[What the task asks] Copy out exactly, from the entries that follow, the line holding "grey brick C2", the line holding "orange plate B17:E17 level 1 -> none", and all lines between them, but no pictures.

Data records
┄┄┄┄┄┄┄┄┄┄┄┄┄┄┄┄┄┄┄┄

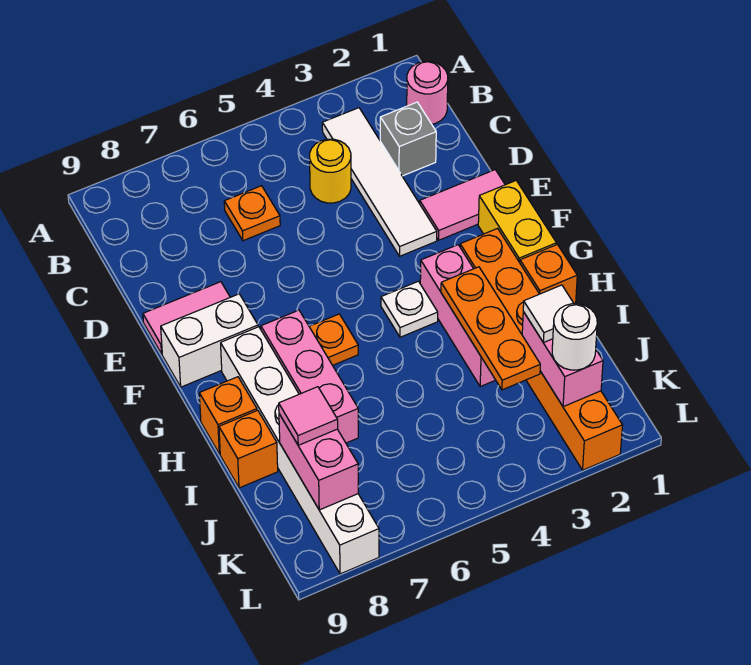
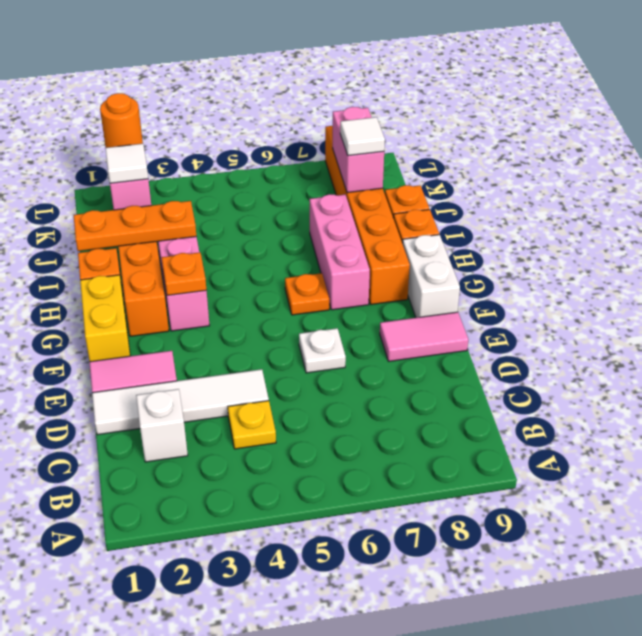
pink round brick B1 level 1 -> none
white tile B3:E3 level 1 -> white tile D1:D4 level 1
grey brick C2 level 1 -> white brick C2 level 1
yellow round brick C4 level 1 -> yellow plate C4 level 1
orange plate C6 level 1 -> orange plate G3 level 2
white brick F8:F9 level 1 -> white brick F9:G9 level 1
white plate G4 level 1 -> white plate E6 level 1
white brick G8:L8 level 1 -> orange brick G8:L8 level 1
orange plate H3:J3 level 2 -> orange plate I1:I3 level 2
pink tile J8 level 3 -> white tile J8 level 3
white round brick K2 level 3 -> orange round brick K2 level 3

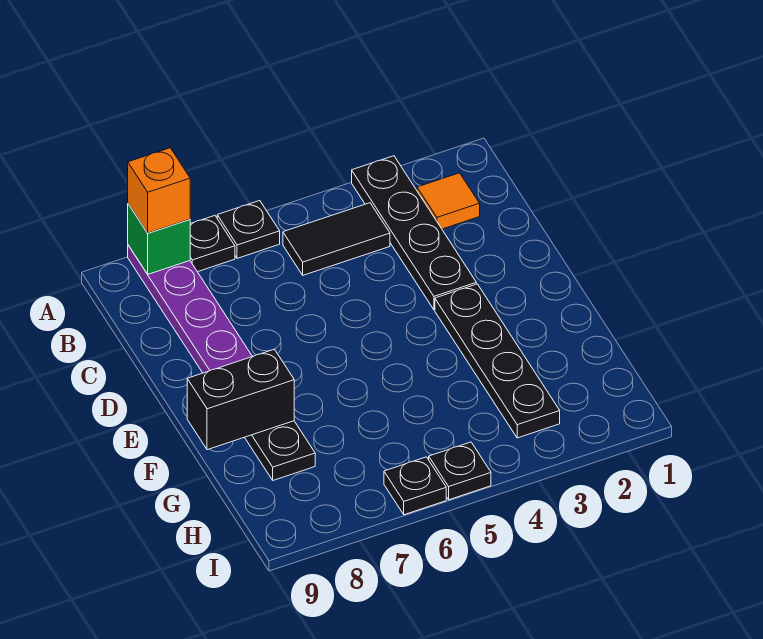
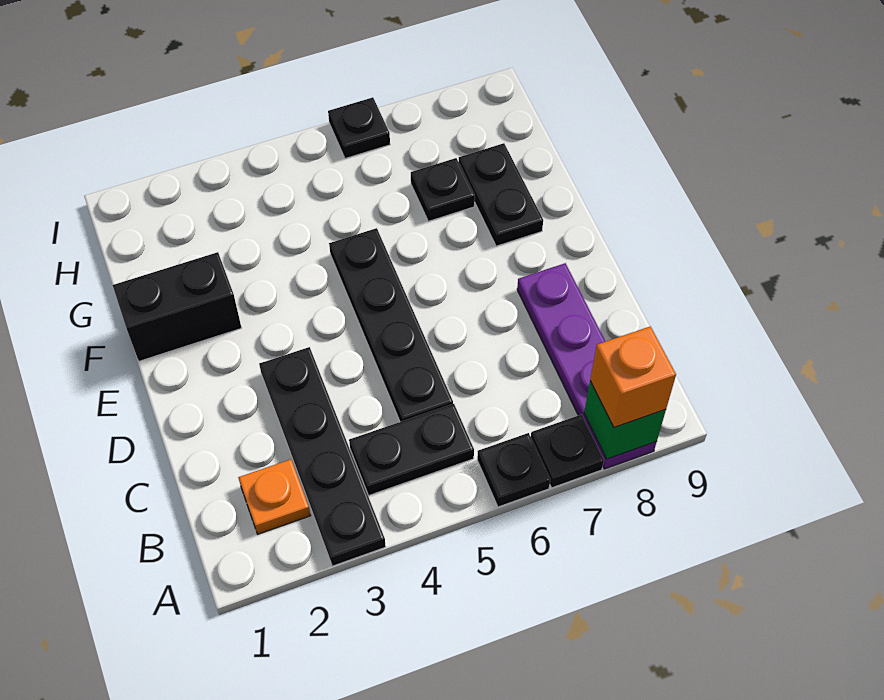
orange tile B2 level 1 -> orange plate B2 level 1
black tile B4:B5 level 1 -> black plate B4:B5 level 1
black plate E3:H3 level 1 -> black plate C5:F5 level 1
black brick F8:F9 level 2 -> black brick F1:F2 level 1
black plate I5 level 1 -> black plate G7 level 1

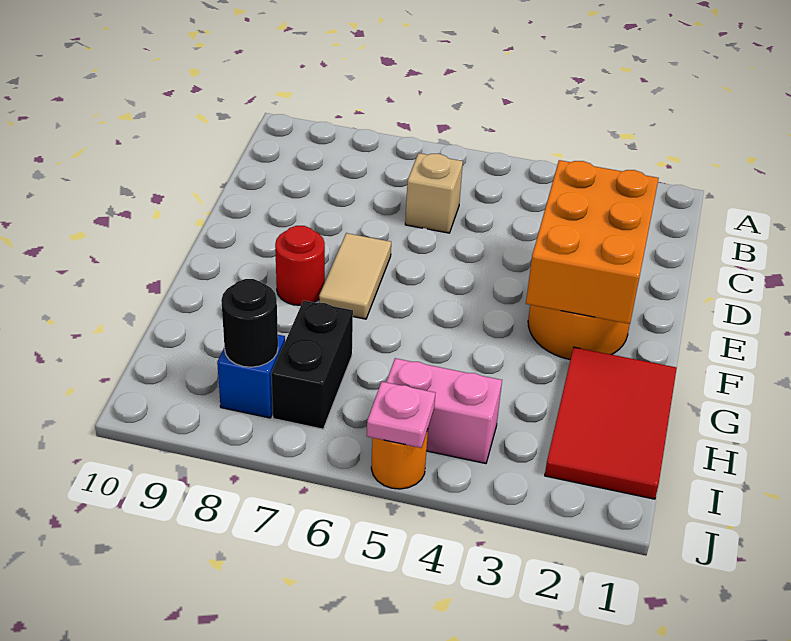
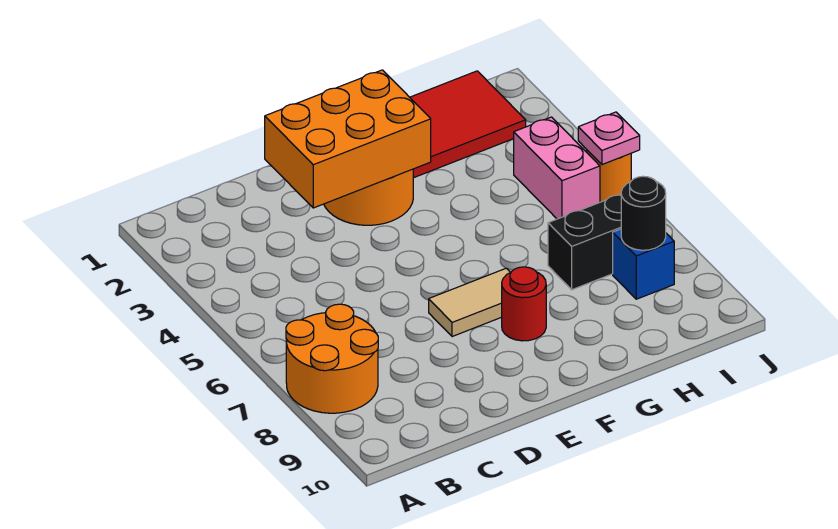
none -> orange round brick A7:B8 level 1
tan brick C6 level 1 -> none

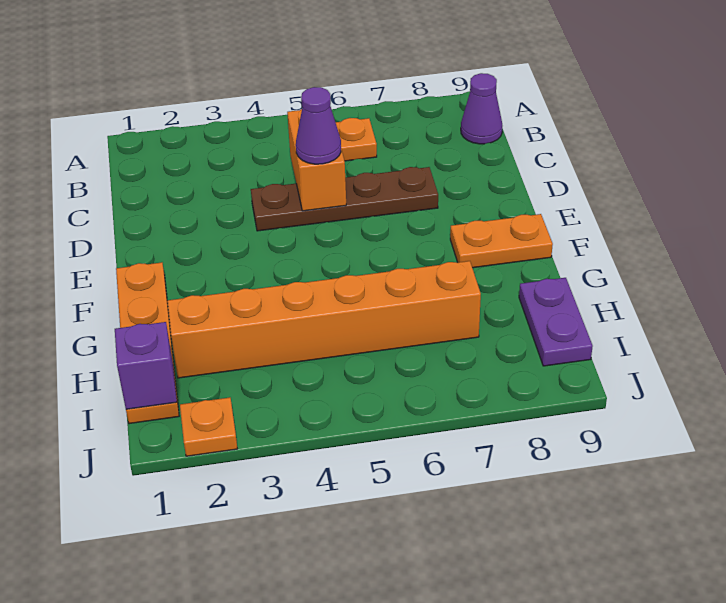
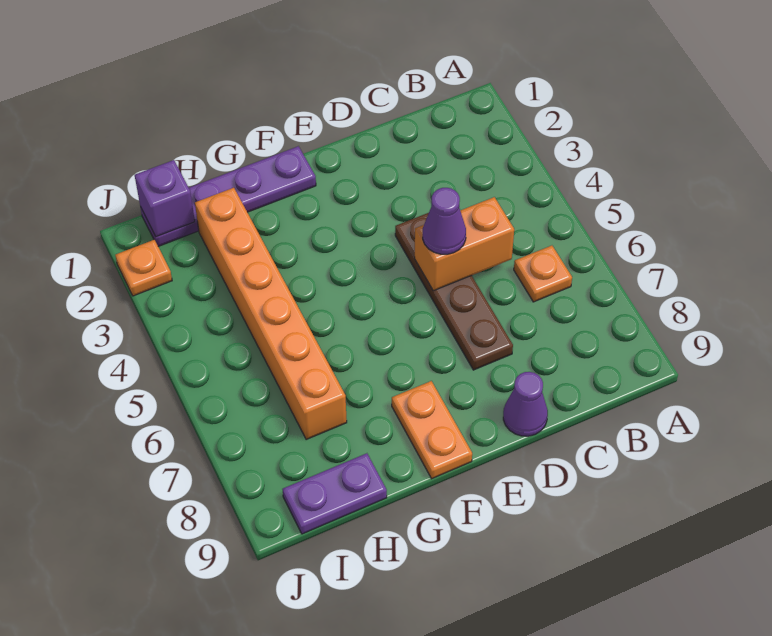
purple cone B9 level 1 -> purple cone D9 level 1
orange plate F1:I1 level 1 -> purple plate F1:I1 level 1

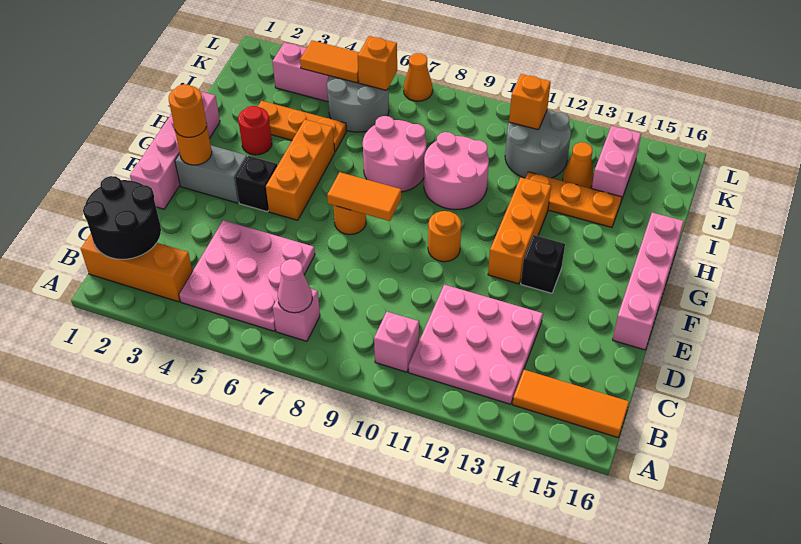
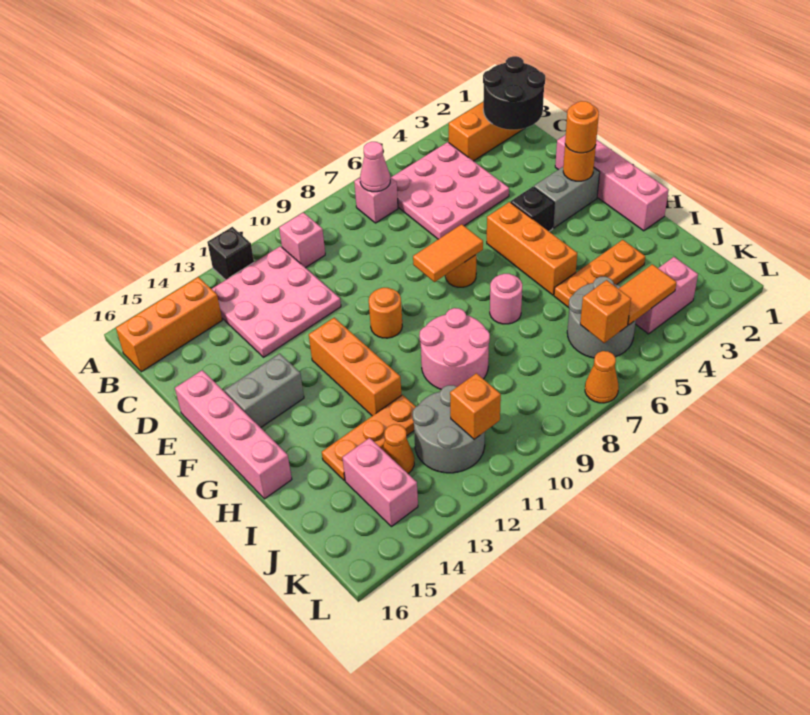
orange tile B14:B16 level 1 -> orange brick B14:B16 level 1
black brick F13 level 1 -> black brick A12 level 1
none -> grey brick F14:F15 level 1
red round brick H3 level 1 -> none
pink round brick H7:I8 level 1 -> pink round brick H7 level 1

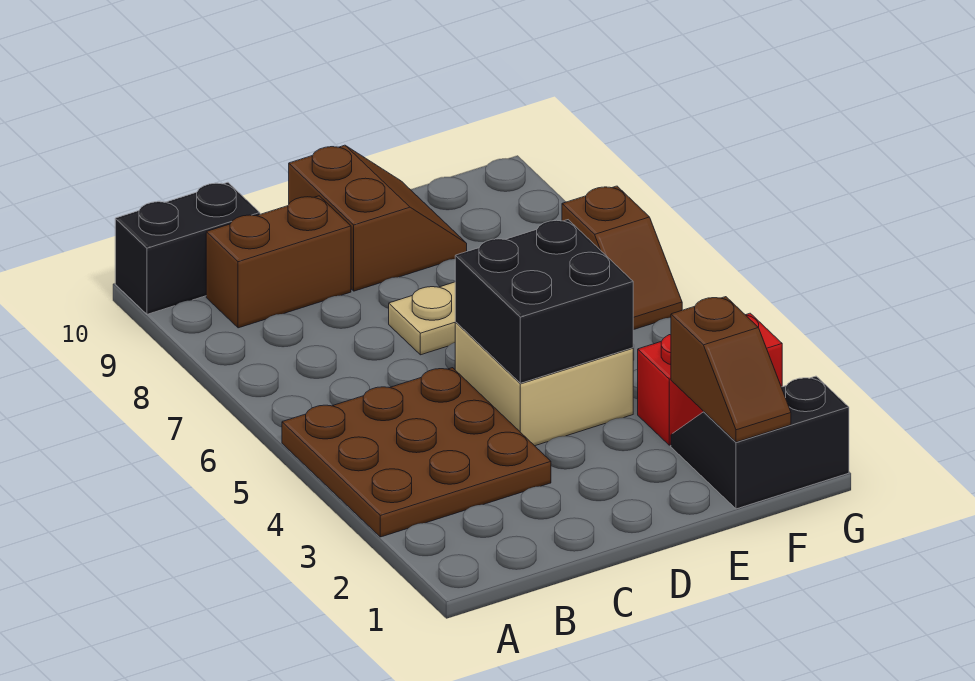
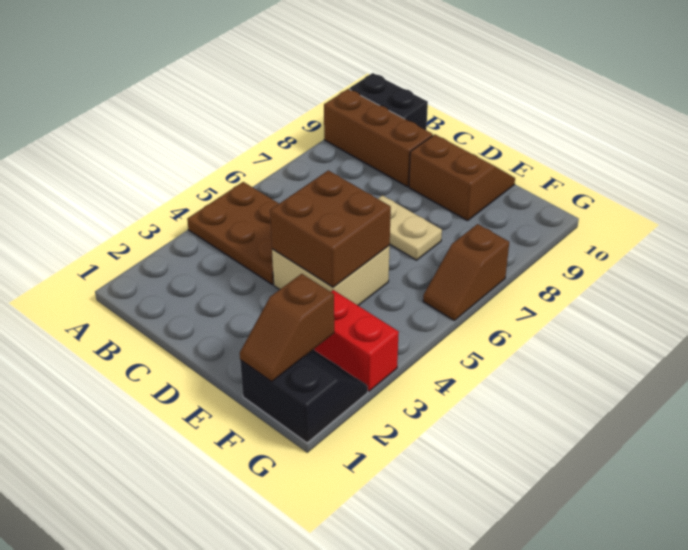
brown plate A3:C5 level 1 -> brown plate A4:C5 level 1
brown brick B9:C9 level 1 -> brown brick A9:C9 level 1
black brick D4:E5 level 2 -> brown brick D4:E5 level 2
brown slope D9:E10 level 1 top D -> brown slope D9:E10 level 1 top 9

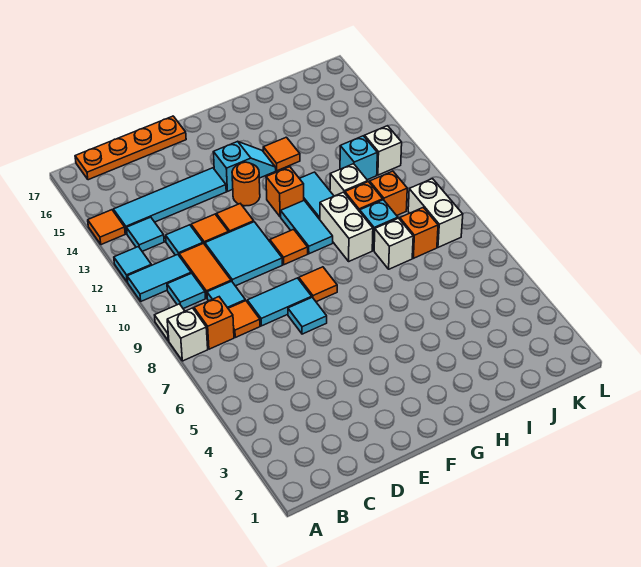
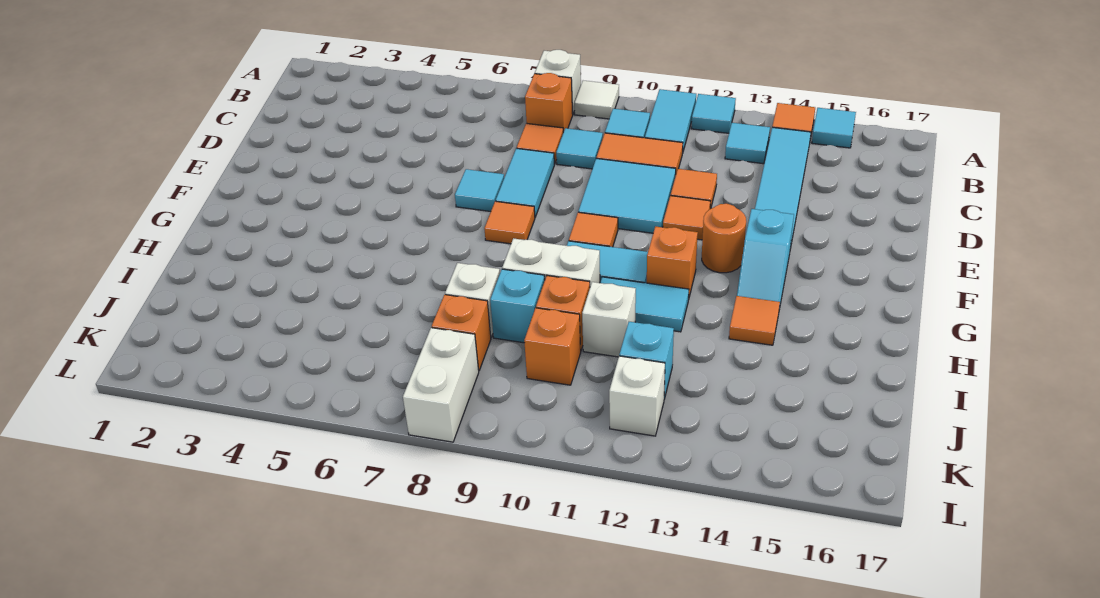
orange plate B17:E17 level 1 -> none
cyan tile C12 level 1 -> cyan tile A15 level 1
white brick K8:K9 level 1 -> white brick K8:L8 level 1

┄┄┄┄┄┄┄┄┄┄┄┄┄┄┄┄┄┄┄┄

[Result]
grey brick C2 level 1 -> white brick C2 level 1
yellow round brick C4 level 1 -> yellow plate C4 level 1
orange plate C6 level 1 -> orange plate G3 level 2
white brick F8:F9 level 1 -> white brick F9:G9 level 1
white plate G4 level 1 -> white plate E6 level 1
white brick G8:L8 level 1 -> orange brick G8:L8 level 1
orange plate H3:J3 level 2 -> orange plate I1:I3 level 2
pink tile J8 level 3 -> white tile J8 level 3
white round brick K2 level 3 -> orange round brick K2 level 3

orange tile B2 level 1 -> orange plate B2 level 1
black tile B4:B5 level 1 -> black plate B4:B5 level 1
black plate E3:H3 level 1 -> black plate C5:F5 level 1
black brick F8:F9 level 2 -> black brick F1:F2 level 1
black plate I5 level 1 -> black plate G7 level 1

none -> orange round brick A7:B8 level 1
tan brick C6 level 1 -> none

purple cone B9 level 1 -> purple cone D9 level 1
orange plate F1:I1 level 1 -> purple plate F1:I1 level 1

orange tile B14:B16 level 1 -> orange brick B14:B16 level 1
black brick F13 level 1 -> black brick A12 level 1
none -> grey brick F14:F15 level 1
red round brick H3 level 1 -> none
pink round brick H7:I8 level 1 -> pink round brick H7 level 1

brown plate A3:C5 level 1 -> brown plate A4:C5 level 1
brown brick B9:C9 level 1 -> brown brick A9:C9 level 1
black brick D4:E5 level 2 -> brown brick D4:E5 level 2
brown slope D9:E10 level 1 top D -> brown slope D9:E10 level 1 top 9

orange plate B17:E17 level 1 -> none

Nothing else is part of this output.